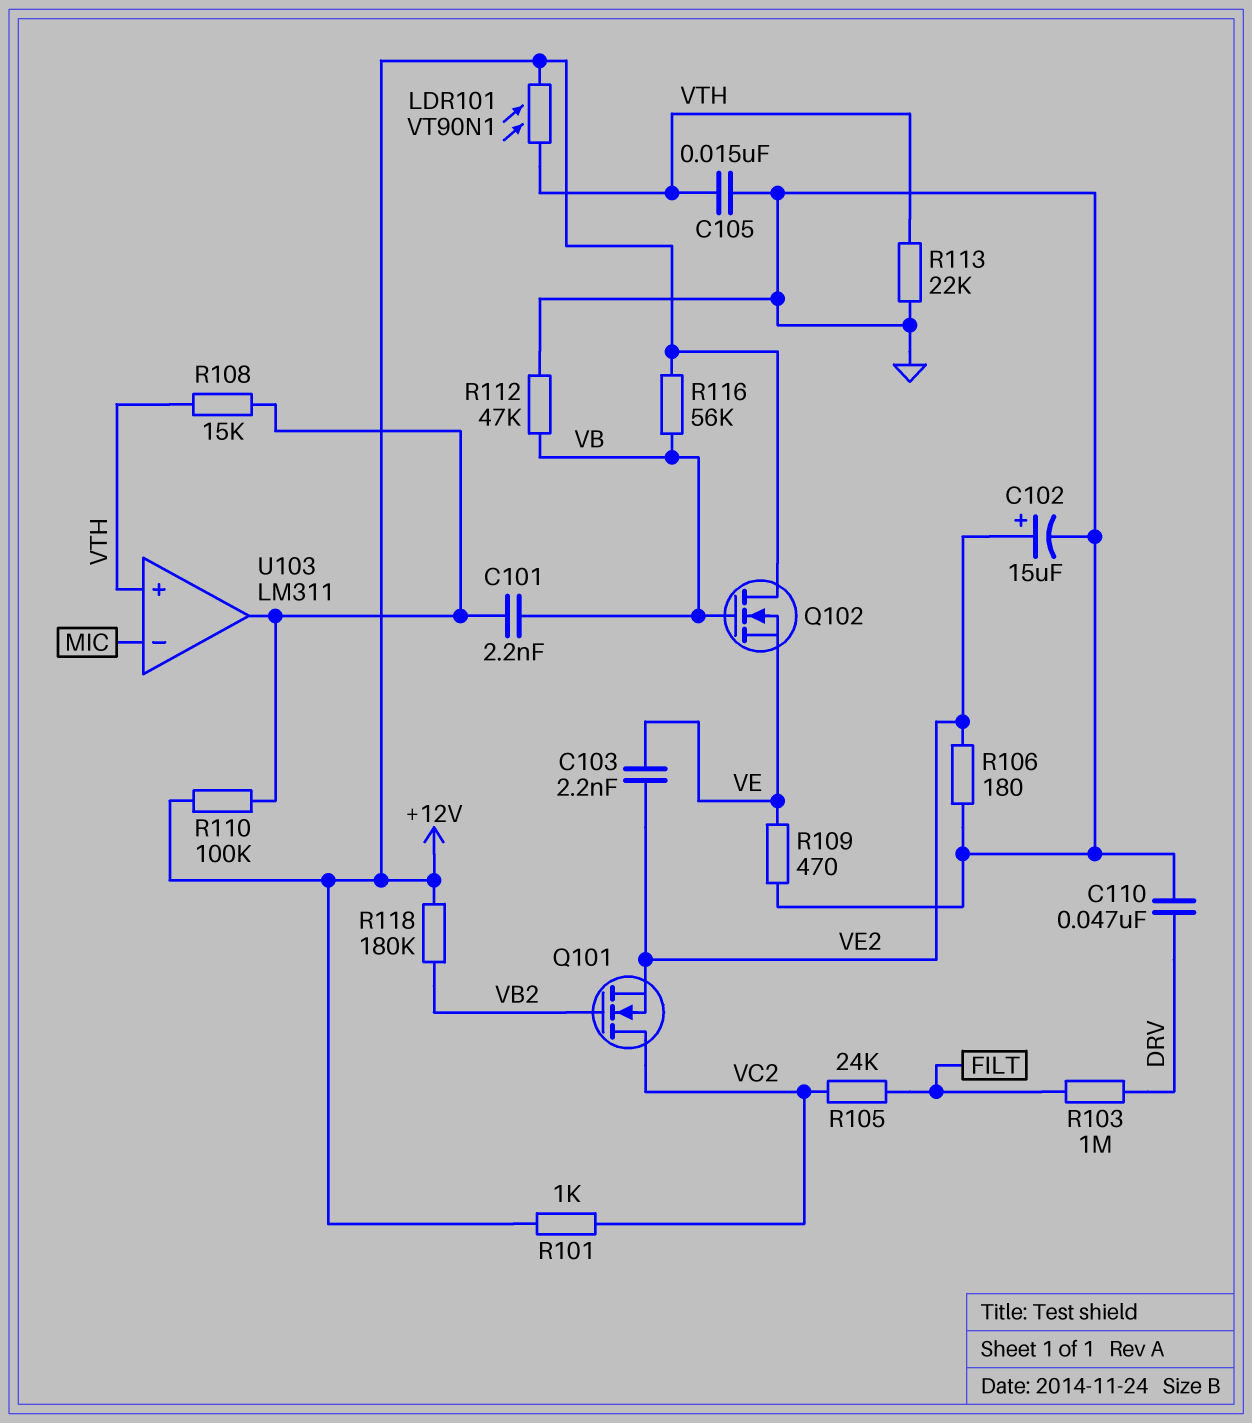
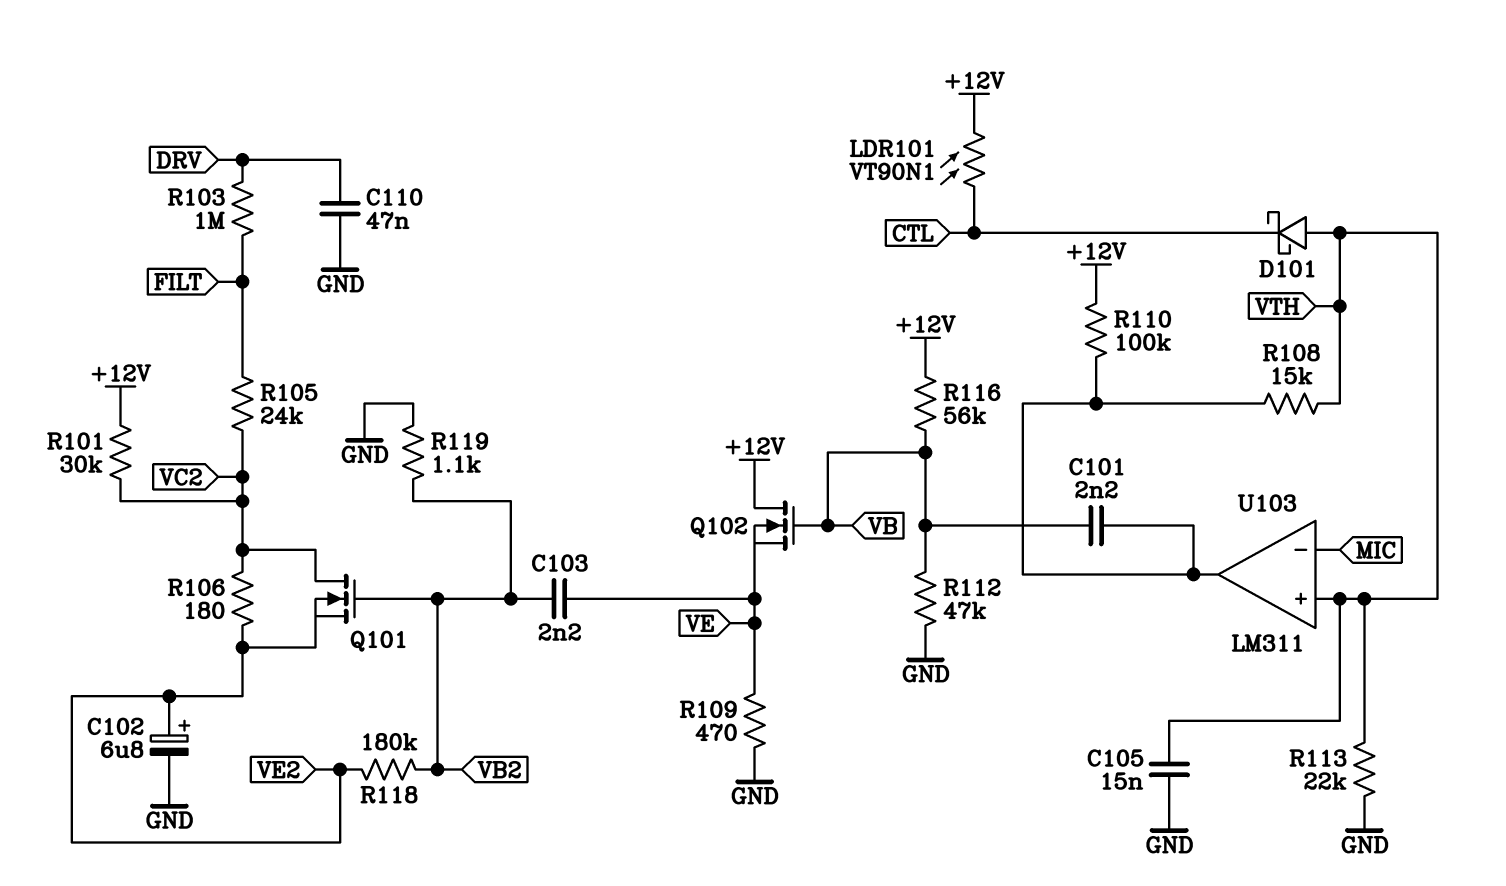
C102: 15uF (plus VE2, minus GND) -> 6.8uF (plus VE2, minus GND)
C103: 2.2nF (VE, VE2) -> 2.2nF (VB2, VE)
D101: none -> schottky (A VTH, K CTL)
LDR101: VT90N1 (+12V, VTH) -> VT90N1 (+12V, CTL)
R101: 1k (+12V, VC2) -> 30k (+12V, VC2)
R106: 180 (GND, VE2) -> 180 (VC2, VE2)
R118: 180k (+12V, VB2) -> 180k (VB2, VE2)
R119: none -> 1.1k (GND, VB2)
* * *
If a line in the material contains the word "none", copy that line.

D101: none -> schottky (A VTH, K CTL)
R119: none -> 1.1k (GND, VB2)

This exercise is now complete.